» **WORK TO BE COMPLETED**
Pictures in the material below are to be left out, and only the lines from the line with "brown round brick H4 level 1 -> none" up to and including the line with "red brick E10:F10" are to be written out exactly.

» **INPUT MATERIAL**
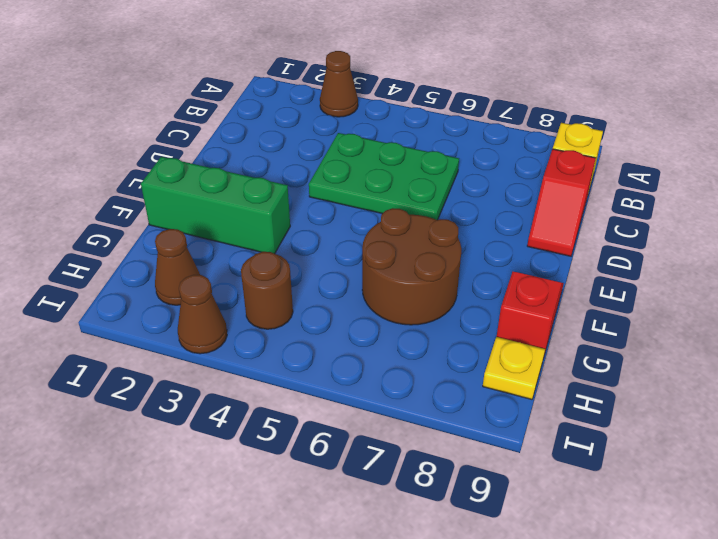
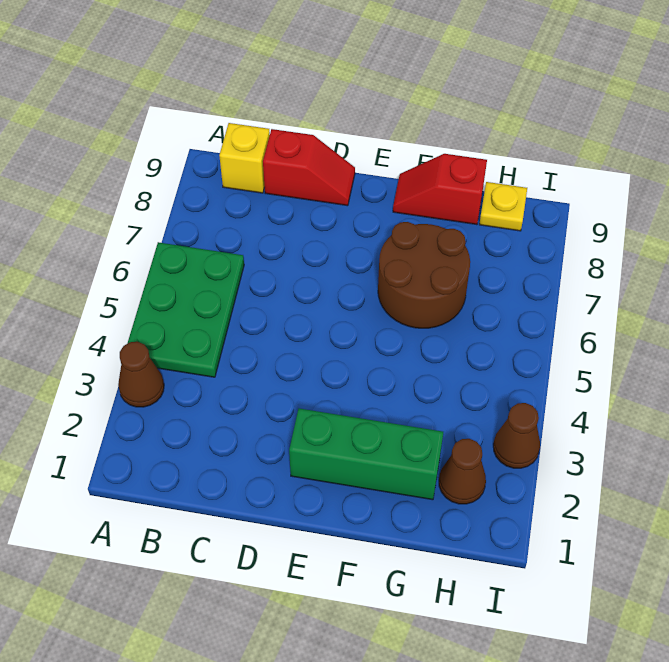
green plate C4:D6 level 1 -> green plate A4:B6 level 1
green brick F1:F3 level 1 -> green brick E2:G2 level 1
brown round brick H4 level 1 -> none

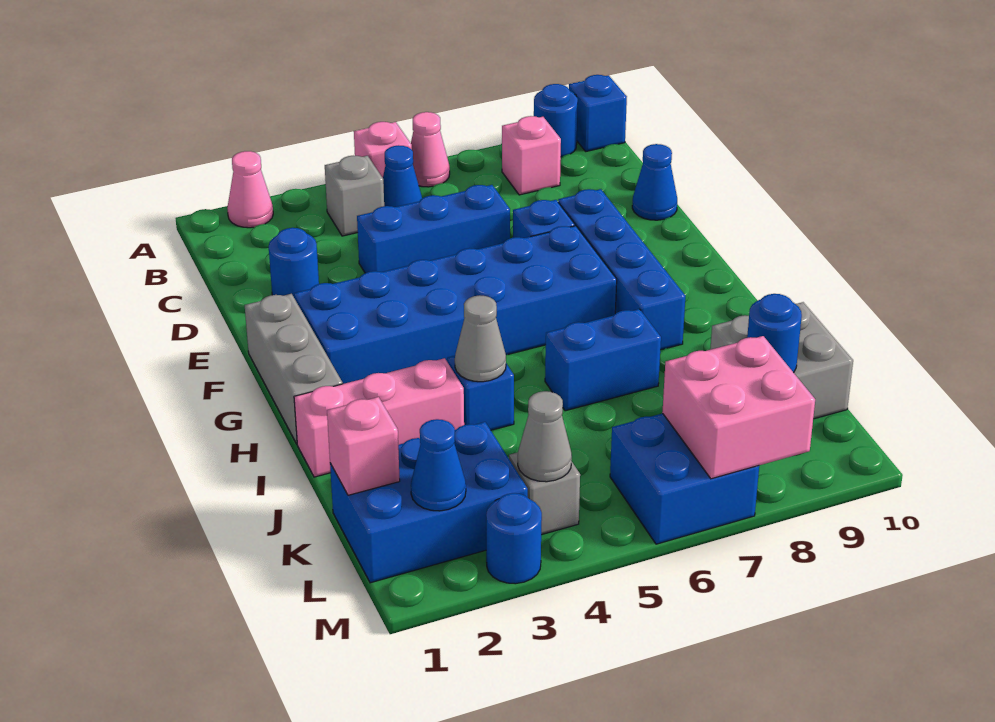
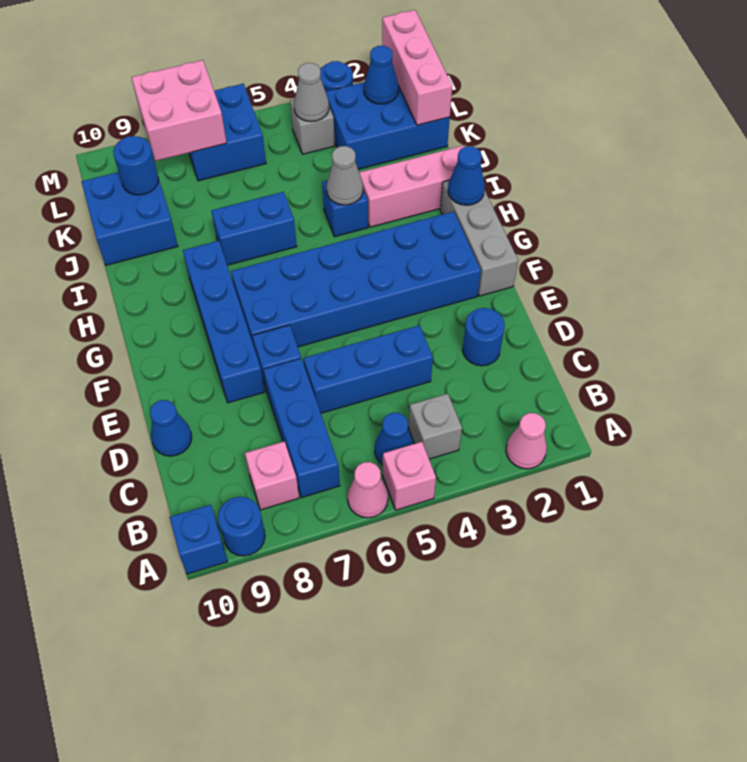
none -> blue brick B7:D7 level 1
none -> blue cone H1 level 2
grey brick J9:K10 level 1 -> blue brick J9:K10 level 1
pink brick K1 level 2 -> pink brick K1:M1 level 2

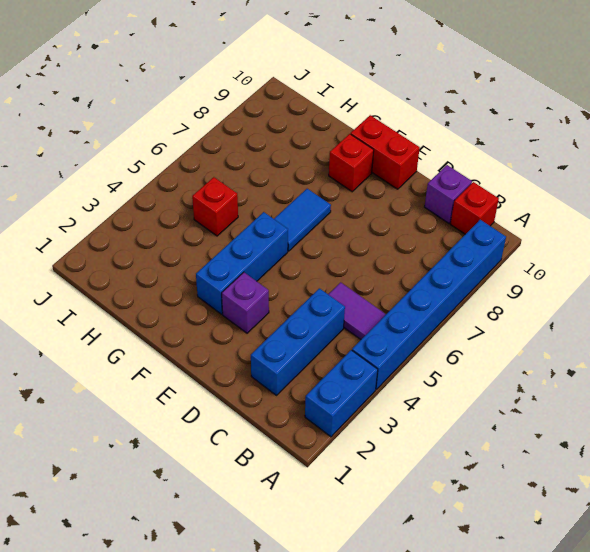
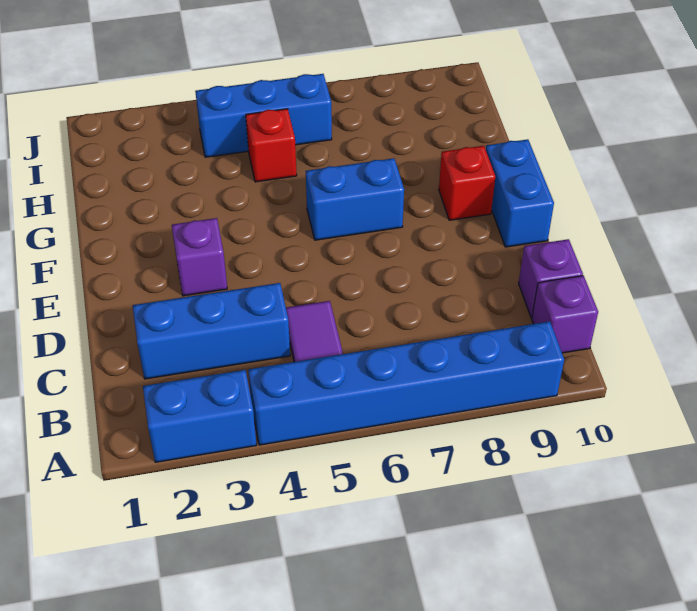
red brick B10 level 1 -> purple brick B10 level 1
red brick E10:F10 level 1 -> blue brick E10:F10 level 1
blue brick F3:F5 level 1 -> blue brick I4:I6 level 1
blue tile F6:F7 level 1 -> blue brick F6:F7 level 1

» **EXERCISE OUTPUT**
brown round brick H4 level 1 -> none

none -> blue brick B7:D7 level 1
none -> blue cone H1 level 2
grey brick J9:K10 level 1 -> blue brick J9:K10 level 1
pink brick K1 level 2 -> pink brick K1:M1 level 2

red brick B10 level 1 -> purple brick B10 level 1
red brick E10:F10 level 1 -> blue brick E10:F10 level 1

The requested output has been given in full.